▶ _ASSIGNMENT_:
Where the records below reach the line containing "(542, 511) = (237, 388): blue", start transcribing, and end with the line containing "(747, 338) = (529, 174): black", exactly and with nothing else added.

▶ _DATA PROVIDED_:
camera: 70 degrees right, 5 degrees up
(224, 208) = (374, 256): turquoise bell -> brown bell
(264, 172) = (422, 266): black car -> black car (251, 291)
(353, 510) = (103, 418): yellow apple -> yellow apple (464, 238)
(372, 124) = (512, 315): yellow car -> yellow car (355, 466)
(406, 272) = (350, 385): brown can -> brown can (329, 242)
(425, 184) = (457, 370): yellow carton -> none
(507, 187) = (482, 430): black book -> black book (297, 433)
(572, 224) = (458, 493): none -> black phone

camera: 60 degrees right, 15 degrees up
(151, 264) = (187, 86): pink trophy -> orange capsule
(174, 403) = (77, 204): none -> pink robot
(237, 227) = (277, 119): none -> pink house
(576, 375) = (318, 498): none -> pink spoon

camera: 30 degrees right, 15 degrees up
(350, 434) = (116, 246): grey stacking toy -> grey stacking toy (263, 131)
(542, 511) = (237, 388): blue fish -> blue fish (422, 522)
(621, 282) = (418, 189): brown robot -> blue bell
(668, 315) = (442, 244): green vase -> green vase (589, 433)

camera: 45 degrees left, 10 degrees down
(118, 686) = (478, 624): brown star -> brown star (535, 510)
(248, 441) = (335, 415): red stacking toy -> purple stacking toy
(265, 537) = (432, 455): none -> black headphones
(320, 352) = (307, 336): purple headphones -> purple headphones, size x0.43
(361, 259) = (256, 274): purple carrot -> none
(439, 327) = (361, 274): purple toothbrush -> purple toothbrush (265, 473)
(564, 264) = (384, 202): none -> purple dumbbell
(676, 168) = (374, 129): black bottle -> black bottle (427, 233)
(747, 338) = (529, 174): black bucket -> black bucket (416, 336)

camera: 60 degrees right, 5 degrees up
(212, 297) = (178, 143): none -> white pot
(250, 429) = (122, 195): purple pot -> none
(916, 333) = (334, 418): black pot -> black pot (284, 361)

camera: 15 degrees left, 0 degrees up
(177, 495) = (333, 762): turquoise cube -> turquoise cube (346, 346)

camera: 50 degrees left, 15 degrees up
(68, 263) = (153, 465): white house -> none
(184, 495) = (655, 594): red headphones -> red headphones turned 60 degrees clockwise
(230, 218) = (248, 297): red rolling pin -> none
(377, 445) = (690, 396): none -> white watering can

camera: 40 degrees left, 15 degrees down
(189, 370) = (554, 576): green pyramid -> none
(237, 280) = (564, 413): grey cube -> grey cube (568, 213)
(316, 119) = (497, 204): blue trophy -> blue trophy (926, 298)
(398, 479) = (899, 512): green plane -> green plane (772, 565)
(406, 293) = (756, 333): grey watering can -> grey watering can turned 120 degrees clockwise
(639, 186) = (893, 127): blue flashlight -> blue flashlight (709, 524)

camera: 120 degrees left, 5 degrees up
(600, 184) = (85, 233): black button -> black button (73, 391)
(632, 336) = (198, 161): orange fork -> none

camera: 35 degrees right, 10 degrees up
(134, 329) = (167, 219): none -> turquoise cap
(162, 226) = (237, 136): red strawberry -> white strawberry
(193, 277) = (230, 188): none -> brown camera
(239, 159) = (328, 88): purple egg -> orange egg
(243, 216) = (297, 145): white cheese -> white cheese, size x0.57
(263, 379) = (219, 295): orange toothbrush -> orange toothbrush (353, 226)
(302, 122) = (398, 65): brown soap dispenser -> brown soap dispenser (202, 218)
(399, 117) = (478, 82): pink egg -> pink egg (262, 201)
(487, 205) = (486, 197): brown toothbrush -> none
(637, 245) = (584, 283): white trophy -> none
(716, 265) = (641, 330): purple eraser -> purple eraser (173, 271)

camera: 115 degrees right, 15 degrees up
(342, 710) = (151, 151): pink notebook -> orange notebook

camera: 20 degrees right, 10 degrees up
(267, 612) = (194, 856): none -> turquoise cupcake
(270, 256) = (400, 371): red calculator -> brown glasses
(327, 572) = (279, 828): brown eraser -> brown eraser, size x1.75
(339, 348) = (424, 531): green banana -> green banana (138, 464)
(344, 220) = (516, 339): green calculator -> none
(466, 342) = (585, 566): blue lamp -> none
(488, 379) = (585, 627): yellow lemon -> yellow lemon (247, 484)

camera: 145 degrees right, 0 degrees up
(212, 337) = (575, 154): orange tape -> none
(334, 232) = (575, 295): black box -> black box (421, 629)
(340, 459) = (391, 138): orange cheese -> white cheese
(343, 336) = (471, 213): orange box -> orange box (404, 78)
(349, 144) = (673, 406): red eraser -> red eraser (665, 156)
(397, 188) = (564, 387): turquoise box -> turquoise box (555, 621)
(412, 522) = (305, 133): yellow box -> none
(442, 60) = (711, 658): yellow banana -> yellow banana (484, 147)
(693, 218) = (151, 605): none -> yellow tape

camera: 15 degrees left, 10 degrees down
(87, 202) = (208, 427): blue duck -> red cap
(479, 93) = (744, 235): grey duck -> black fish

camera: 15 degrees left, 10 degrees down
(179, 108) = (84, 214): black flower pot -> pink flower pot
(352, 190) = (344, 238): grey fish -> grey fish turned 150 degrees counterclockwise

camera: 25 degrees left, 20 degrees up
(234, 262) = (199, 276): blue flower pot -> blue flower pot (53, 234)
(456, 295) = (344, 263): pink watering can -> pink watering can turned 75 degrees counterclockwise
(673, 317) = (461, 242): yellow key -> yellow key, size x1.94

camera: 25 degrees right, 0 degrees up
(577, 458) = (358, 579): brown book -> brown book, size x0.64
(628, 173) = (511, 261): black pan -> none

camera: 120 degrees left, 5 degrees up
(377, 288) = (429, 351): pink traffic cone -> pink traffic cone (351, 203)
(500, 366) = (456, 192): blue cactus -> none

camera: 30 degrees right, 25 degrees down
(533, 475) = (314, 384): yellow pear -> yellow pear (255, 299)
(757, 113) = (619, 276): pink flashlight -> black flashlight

▶ _TASK ANSWER_:
(542, 511) = (237, 388): blue fish -> blue fish (422, 522)
(621, 282) = (418, 189): brown robot -> blue bell
(668, 315) = (442, 244): green vase -> green vase (589, 433)

camera: 45 degrees left, 10 degrees down
(118, 686) = (478, 624): brown star -> brown star (535, 510)
(248, 441) = (335, 415): red stacking toy -> purple stacking toy
(265, 537) = (432, 455): none -> black headphones
(320, 352) = (307, 336): purple headphones -> purple headphones, size x0.43
(361, 259) = (256, 274): purple carrot -> none
(439, 327) = (361, 274): purple toothbrush -> purple toothbrush (265, 473)
(564, 264) = (384, 202): none -> purple dumbbell
(676, 168) = (374, 129): black bottle -> black bottle (427, 233)
(747, 338) = (529, 174): black bucket -> black bucket (416, 336)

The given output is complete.